(Edit tracking data)
# # # # # # #

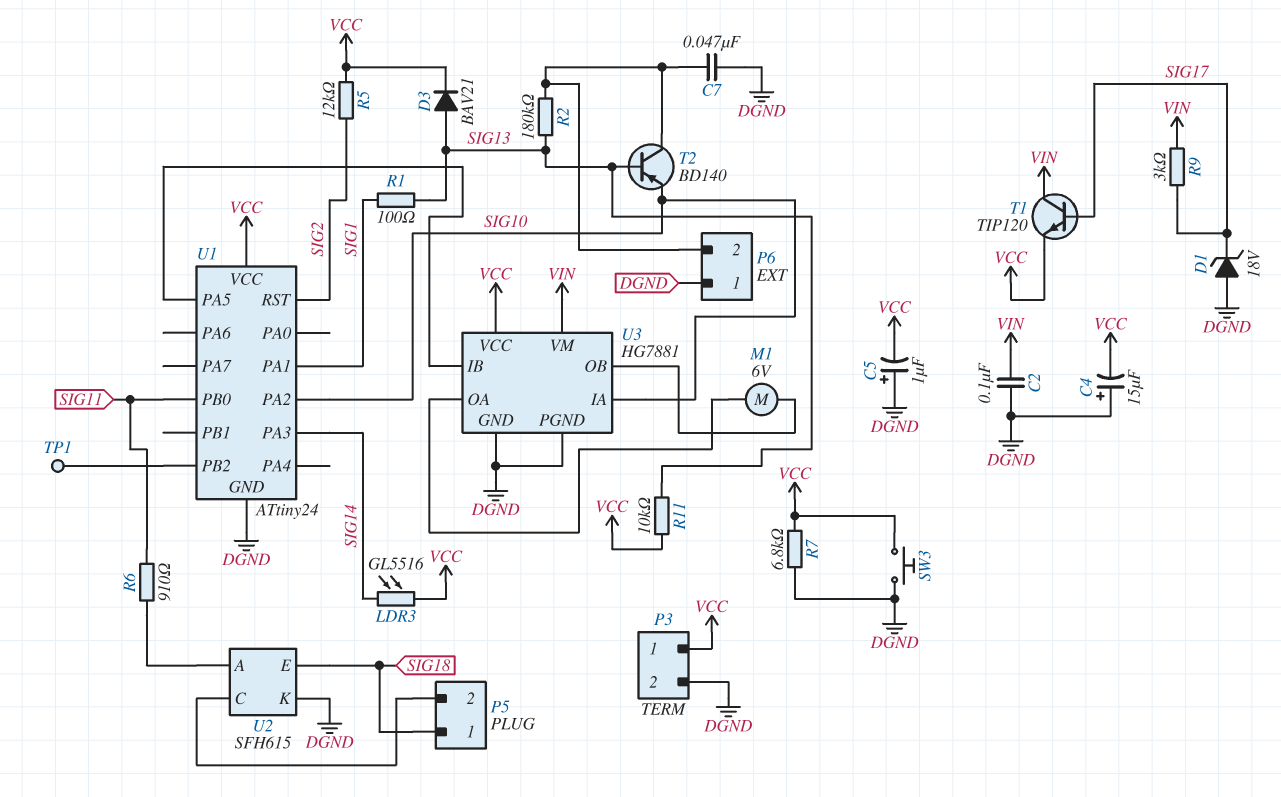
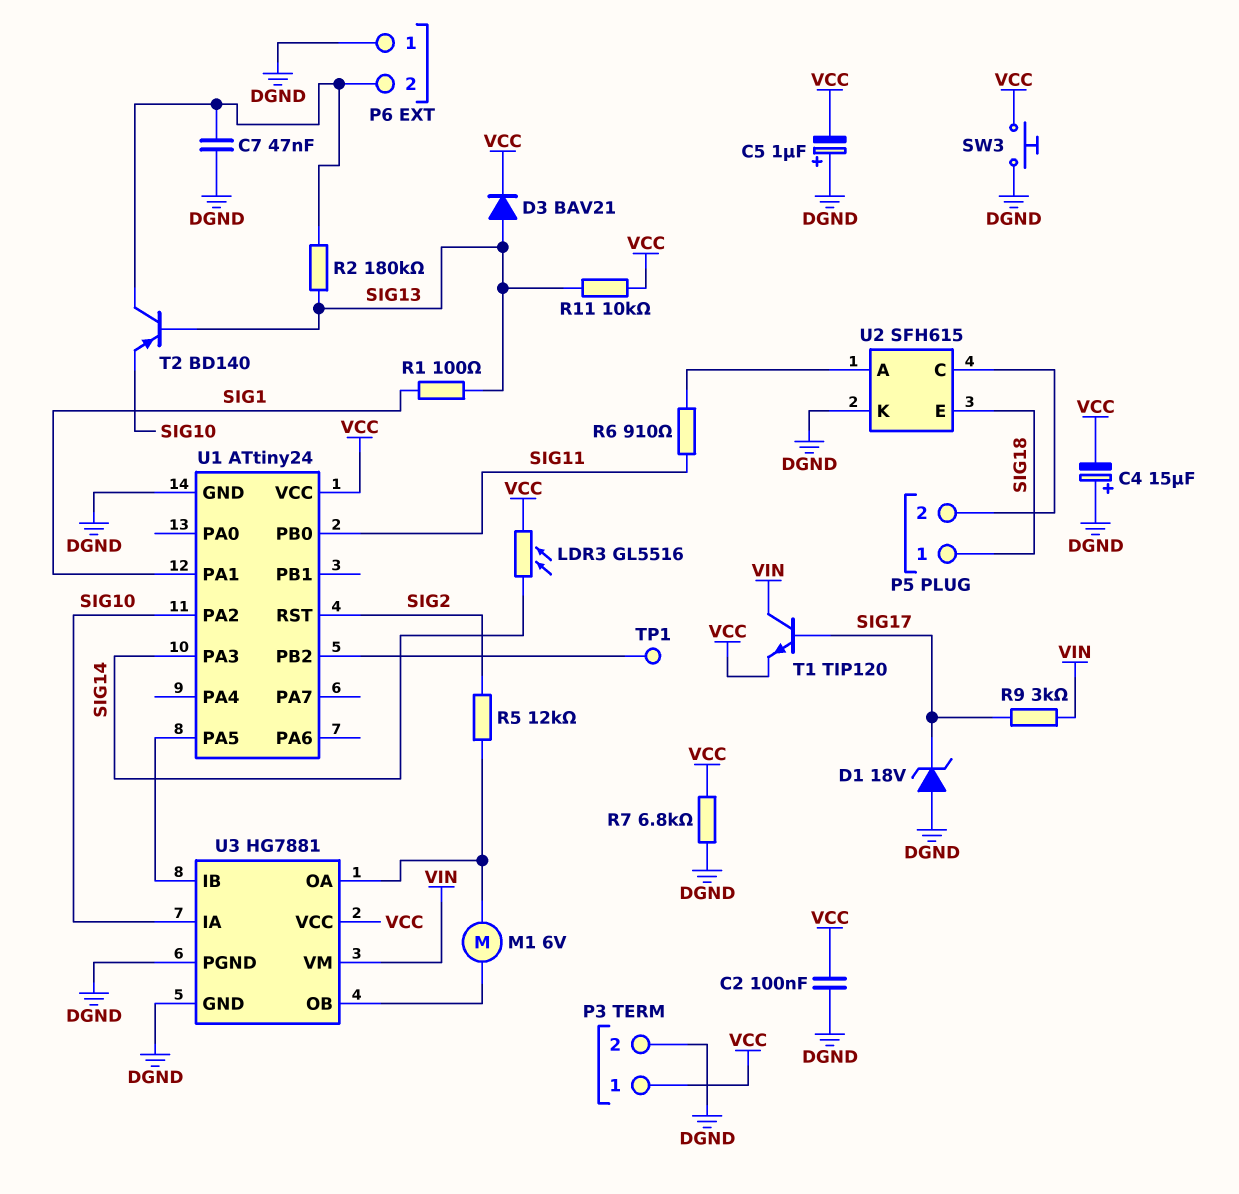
C2: 100nF (DGND, VIN) -> 100nF (DGND, VCC)
R5: 12k (SIG2, VCC) -> 12k (SIG2, U3/OA)

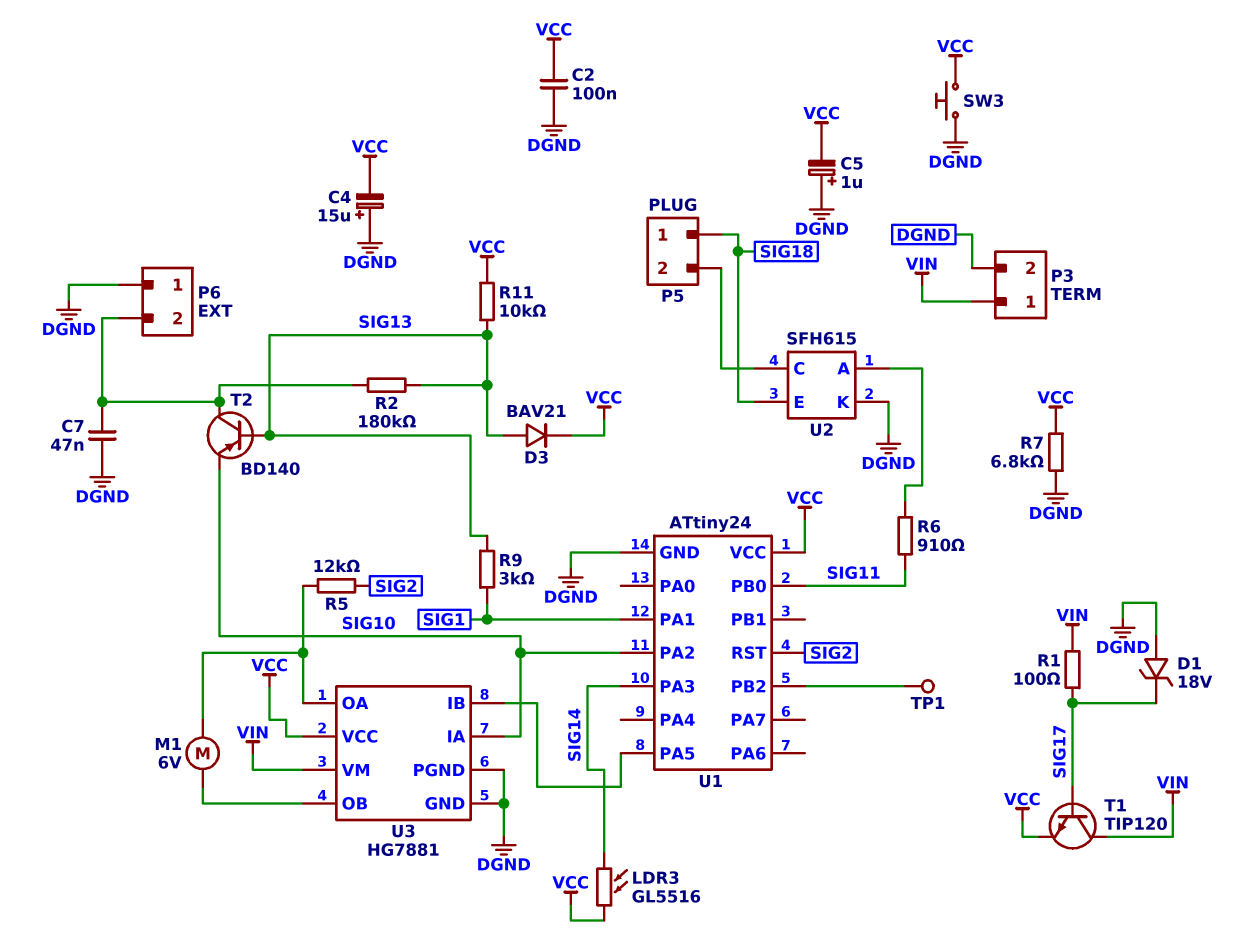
P3 pin 1: VCC -> VIN
R1: 100 (SIG1, SIG13) -> 100 (SIG17, VIN)
R9: 3k (SIG17, VIN) -> 3k (SIG1, SIG13)

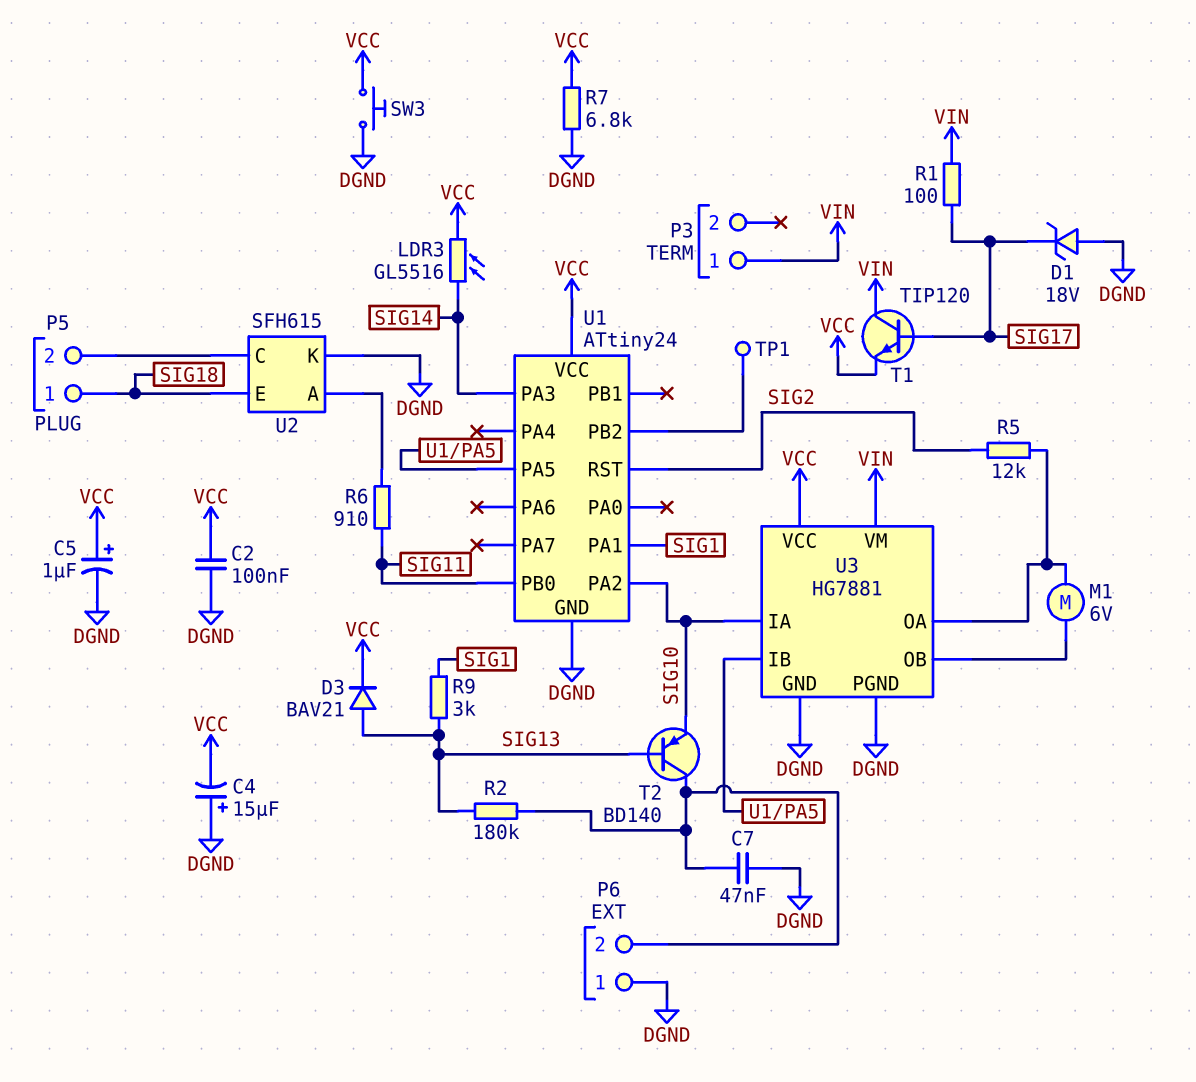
C5: 1uF (plus DGND, minus VCC) -> 1uF (plus VCC, minus DGND)
P3 pin 2: DGND -> none
R11: 10k (SIG13, VCC) -> none

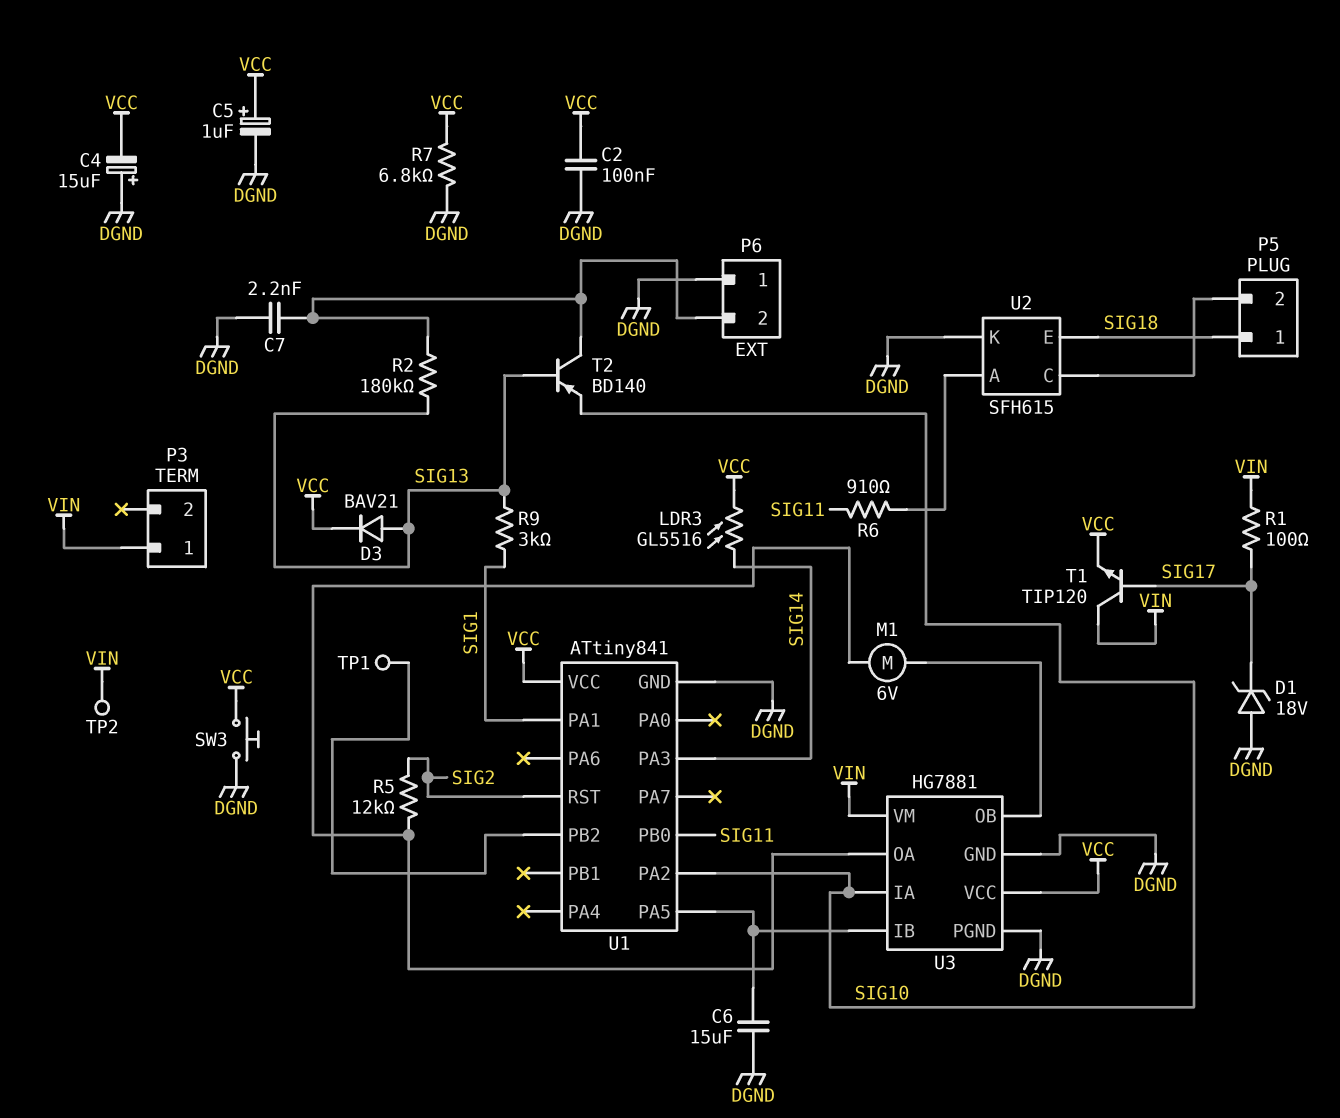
C6: none -> 15uF (DGND, U1/PA5)
C7: 47nF (DGND, P6/2) -> 2.2nF (DGND, P6/2)
TP2: none -> test point (VIN)
U1: ATtiny24 -> ATtiny841

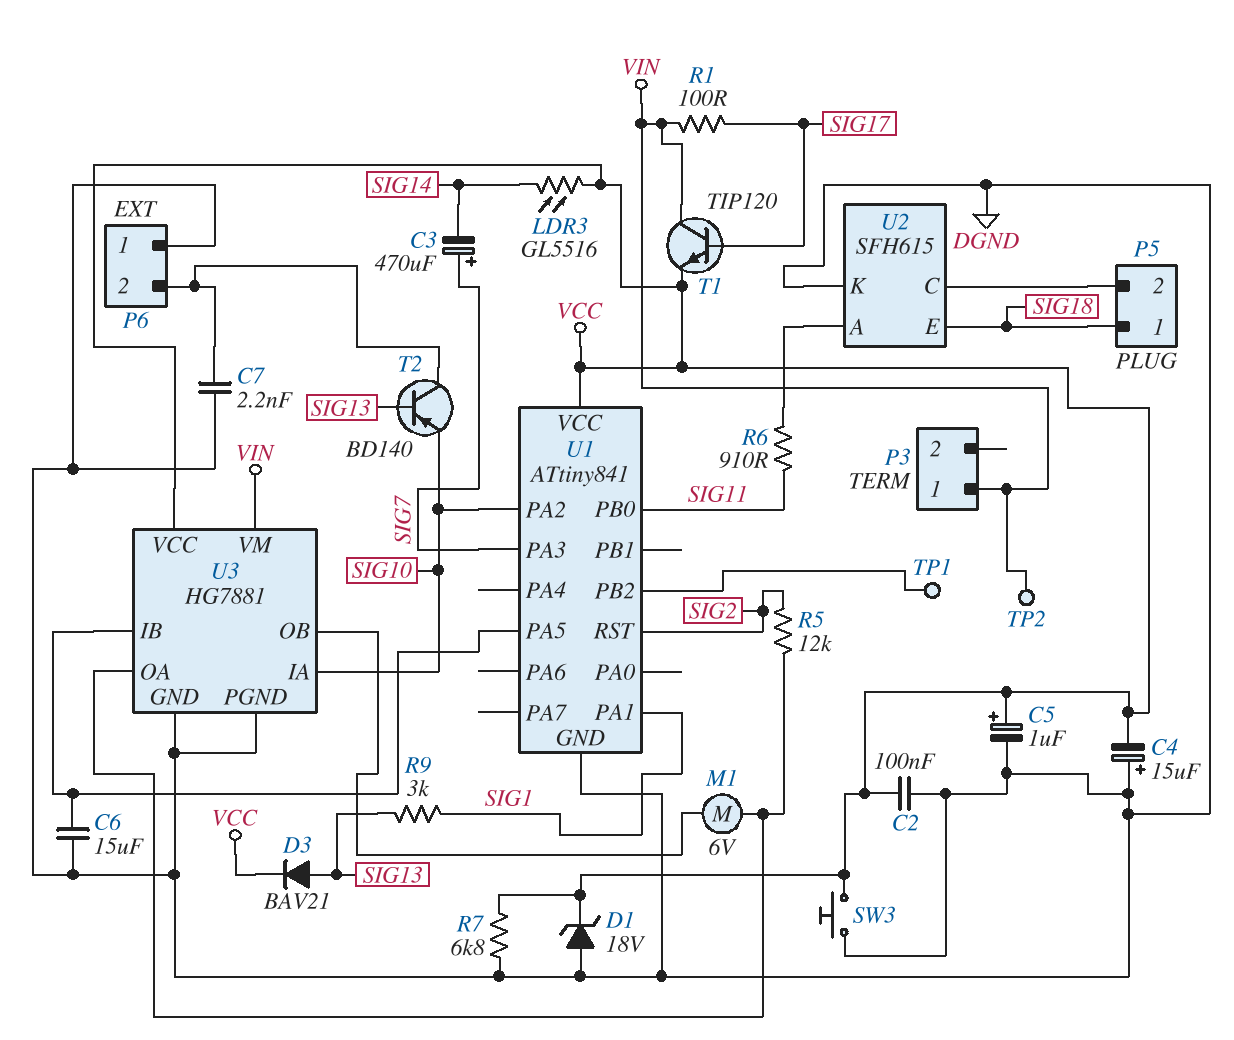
C3: none -> 470uF (plus SIG7, minus SIG14)
D1: zener 18V (A DGND, K SIG17) -> zener 18V (A DGND, K VCC)
R2: 180k (P6/2, SIG13) -> none
U1 pin PA3: SIG14 -> SIG7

# # # # # # #

> PROBLEM DETAILS
Print each entry above verbatim, pictures left out.

> WRITTEN SOLUTION
C2: 100nF (DGND, VIN) -> 100nF (DGND, VCC)
R5: 12k (SIG2, VCC) -> 12k (SIG2, U3/OA)

P3 pin 1: VCC -> VIN
R1: 100 (SIG1, SIG13) -> 100 (SIG17, VIN)
R9: 3k (SIG17, VIN) -> 3k (SIG1, SIG13)

C5: 1uF (plus DGND, minus VCC) -> 1uF (plus VCC, minus DGND)
P3 pin 2: DGND -> none
R11: 10k (SIG13, VCC) -> none

C6: none -> 15uF (DGND, U1/PA5)
C7: 47nF (DGND, P6/2) -> 2.2nF (DGND, P6/2)
TP2: none -> test point (VIN)
U1: ATtiny24 -> ATtiny841

C3: none -> 470uF (plus SIG7, minus SIG14)
D1: zener 18V (A DGND, K SIG17) -> zener 18V (A DGND, K VCC)
R2: 180k (P6/2, SIG13) -> none
U1 pin PA3: SIG14 -> SIG7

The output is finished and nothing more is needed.